◆ Material for the task:
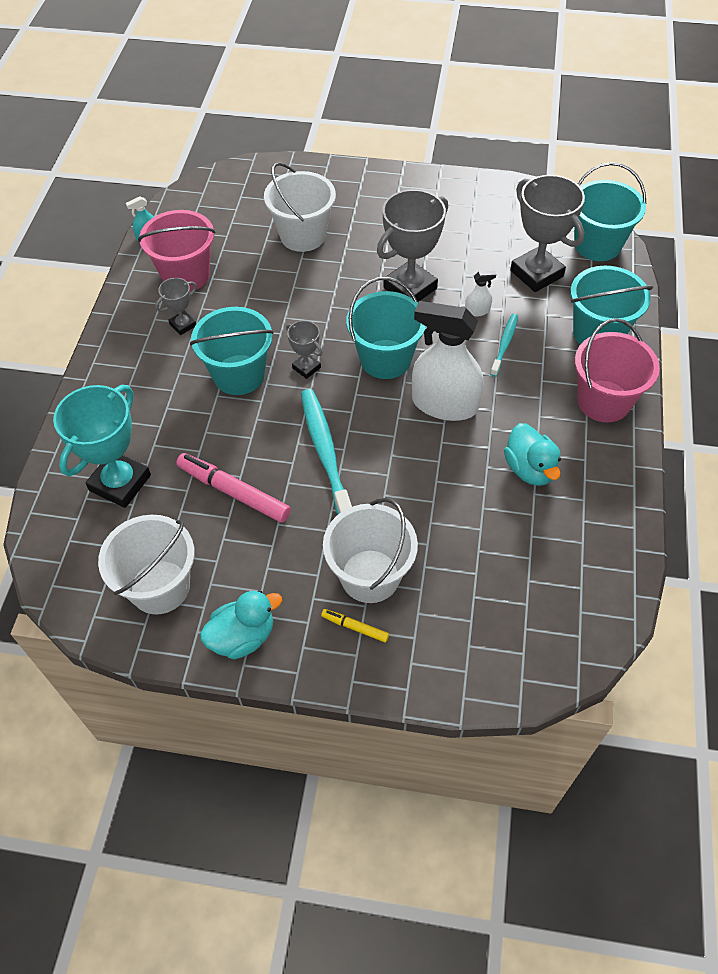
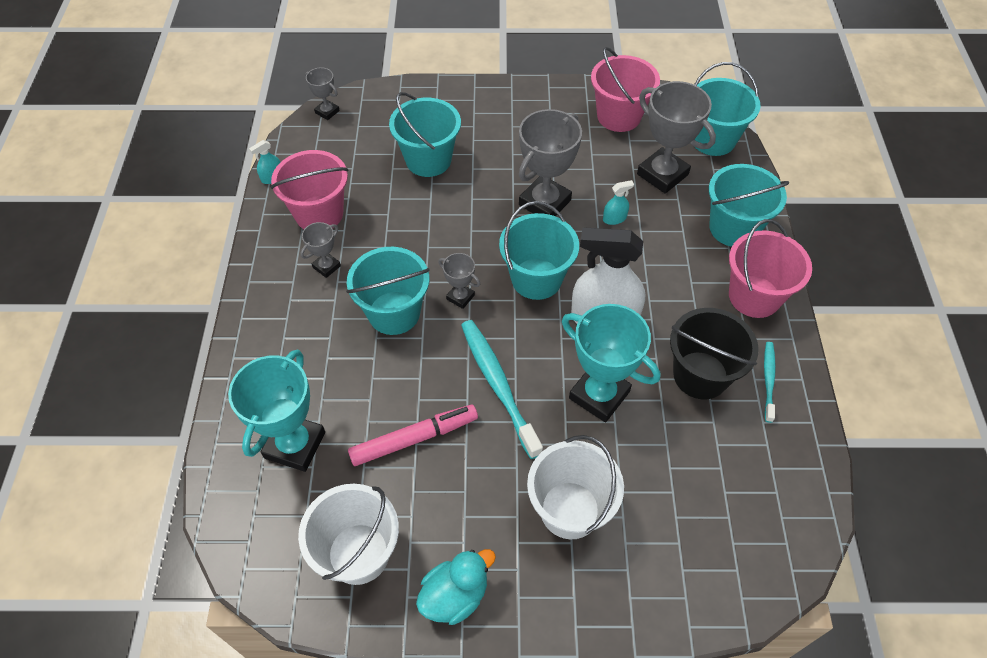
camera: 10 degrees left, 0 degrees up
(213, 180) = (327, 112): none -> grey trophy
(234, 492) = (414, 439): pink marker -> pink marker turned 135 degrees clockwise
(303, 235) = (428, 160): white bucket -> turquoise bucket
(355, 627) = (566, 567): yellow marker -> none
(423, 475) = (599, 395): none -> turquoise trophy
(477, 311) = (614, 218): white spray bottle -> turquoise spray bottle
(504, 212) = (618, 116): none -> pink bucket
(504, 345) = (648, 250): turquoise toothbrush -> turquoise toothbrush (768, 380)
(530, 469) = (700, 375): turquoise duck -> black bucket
...
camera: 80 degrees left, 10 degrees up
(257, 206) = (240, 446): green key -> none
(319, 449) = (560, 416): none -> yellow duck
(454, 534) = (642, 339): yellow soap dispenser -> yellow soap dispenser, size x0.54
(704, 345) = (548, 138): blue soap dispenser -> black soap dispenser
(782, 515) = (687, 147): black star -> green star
--
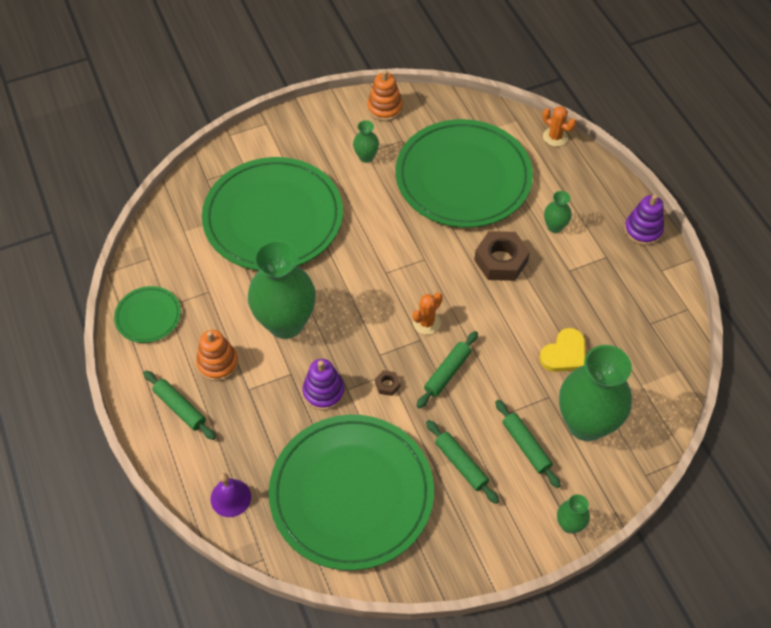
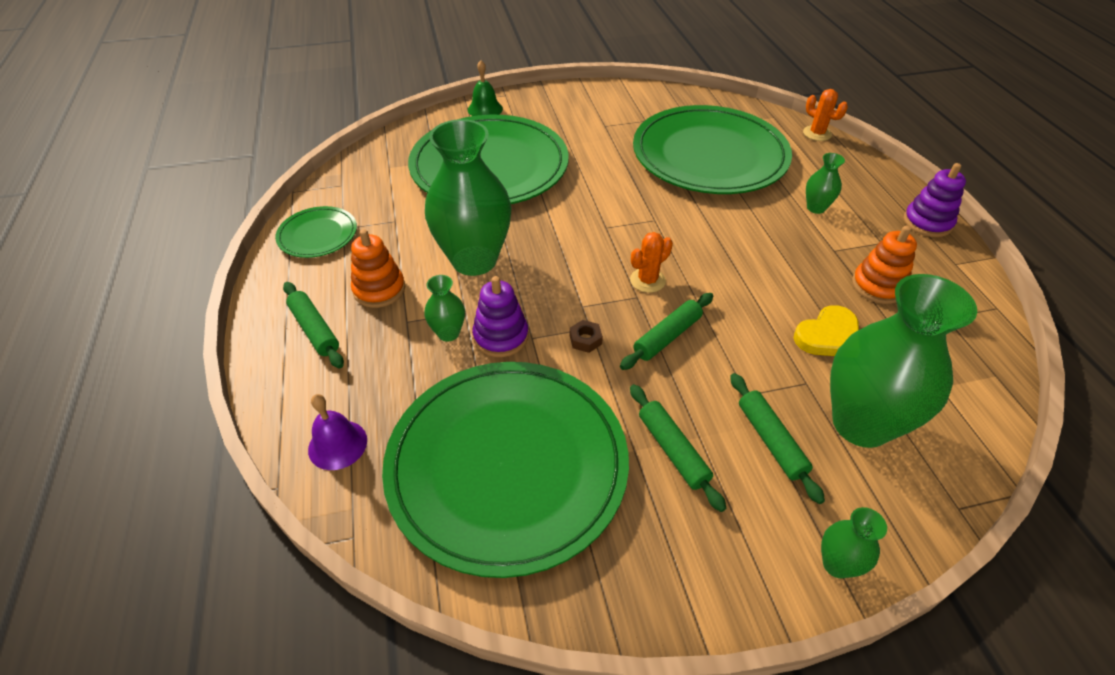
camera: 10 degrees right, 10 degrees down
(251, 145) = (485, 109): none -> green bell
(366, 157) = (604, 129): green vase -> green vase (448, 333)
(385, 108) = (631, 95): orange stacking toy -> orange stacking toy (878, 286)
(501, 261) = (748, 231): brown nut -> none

◆ Required action: All lines carrying the word "none" must be copied from the data above.

◆ Problem solution:
(213, 180) = (327, 112): none -> grey trophy
(355, 627) = (566, 567): yellow marker -> none
(423, 475) = (599, 395): none -> turquoise trophy
(504, 212) = (618, 116): none -> pink bucket
(257, 206) = (240, 446): green key -> none
(319, 449) = (560, 416): none -> yellow duck
(251, 145) = (485, 109): none -> green bell
(501, 261) = (748, 231): brown nut -> none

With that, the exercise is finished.